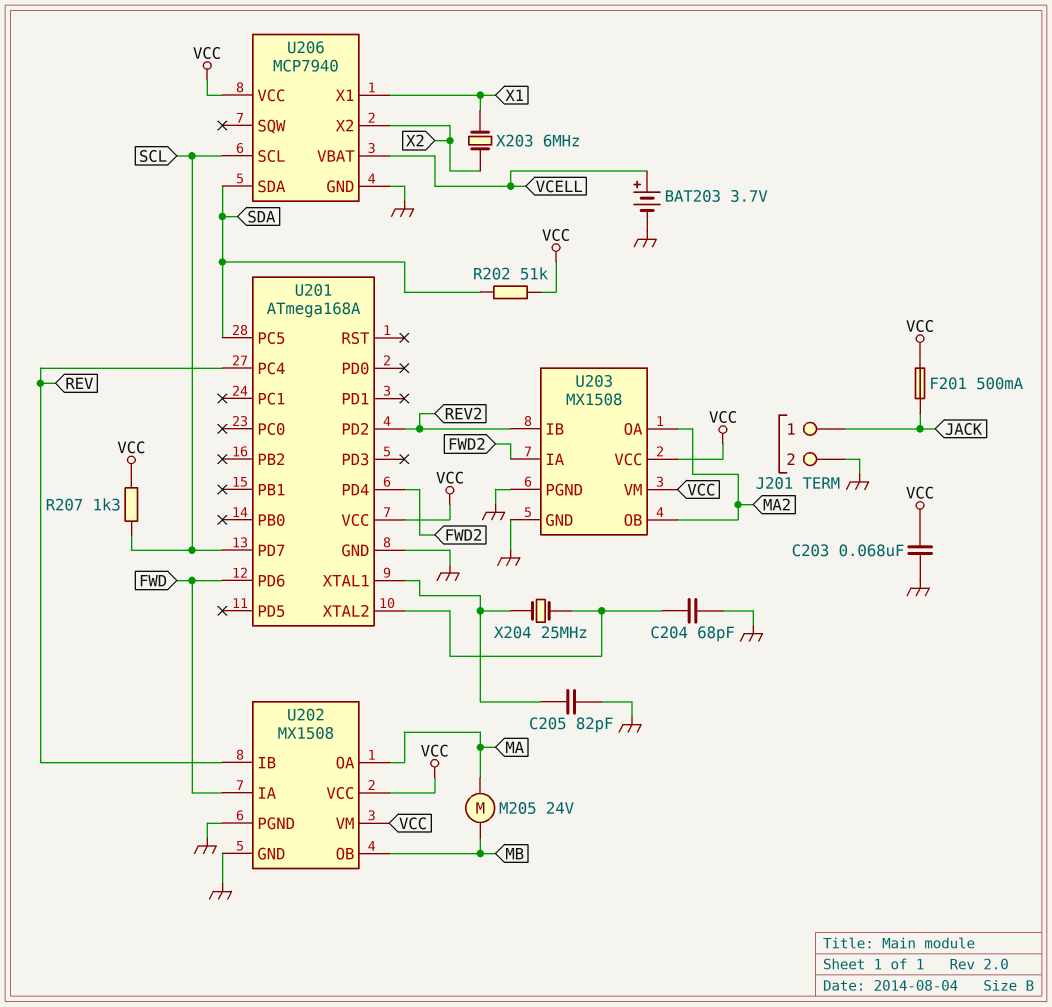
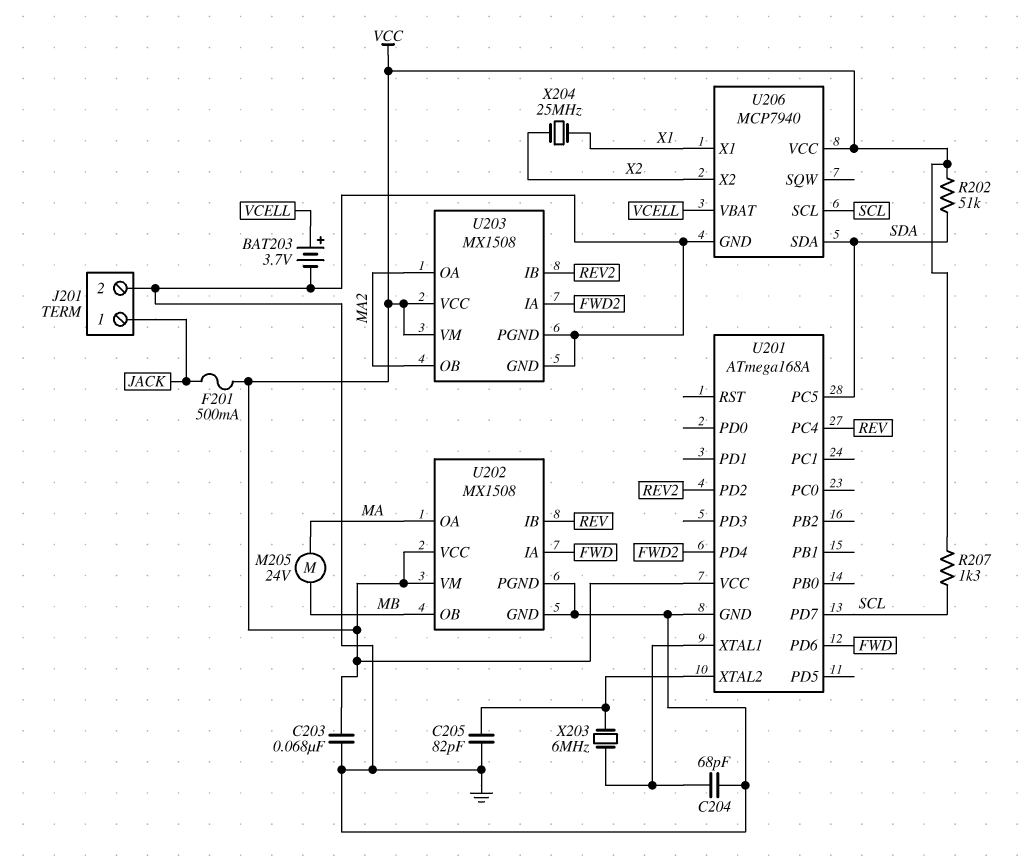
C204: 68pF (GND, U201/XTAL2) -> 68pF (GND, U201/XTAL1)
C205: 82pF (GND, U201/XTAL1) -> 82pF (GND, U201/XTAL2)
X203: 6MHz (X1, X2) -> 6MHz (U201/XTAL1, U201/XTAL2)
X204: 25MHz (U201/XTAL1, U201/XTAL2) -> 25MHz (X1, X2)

* * *

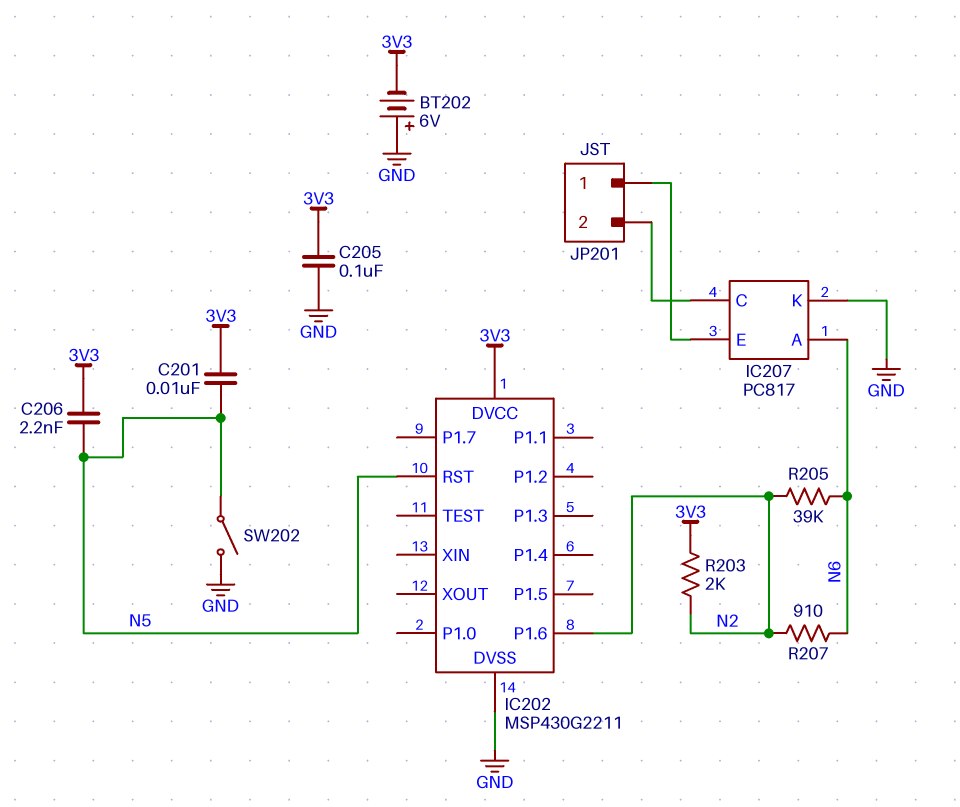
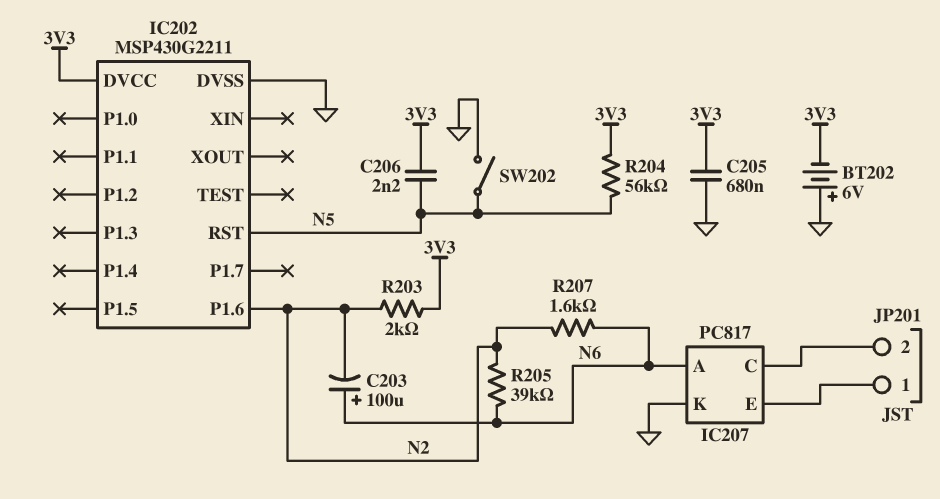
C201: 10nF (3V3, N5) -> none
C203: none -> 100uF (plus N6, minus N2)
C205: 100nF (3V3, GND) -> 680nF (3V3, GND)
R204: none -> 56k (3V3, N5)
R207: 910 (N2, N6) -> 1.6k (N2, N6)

Directions:
Using the entries above, extract exactly the span from the line with "C204: 68pF (GND, U201/XTAL2)" to the line with "X204: 25MHz (U201/XTAL1, U201/XTAL2)", both lines included; leave out everything else.

Response to this task:
C204: 68pF (GND, U201/XTAL2) -> 68pF (GND, U201/XTAL1)
C205: 82pF (GND, U201/XTAL1) -> 82pF (GND, U201/XTAL2)
X203: 6MHz (X1, X2) -> 6MHz (U201/XTAL1, U201/XTAL2)
X204: 25MHz (U201/XTAL1, U201/XTAL2) -> 25MHz (X1, X2)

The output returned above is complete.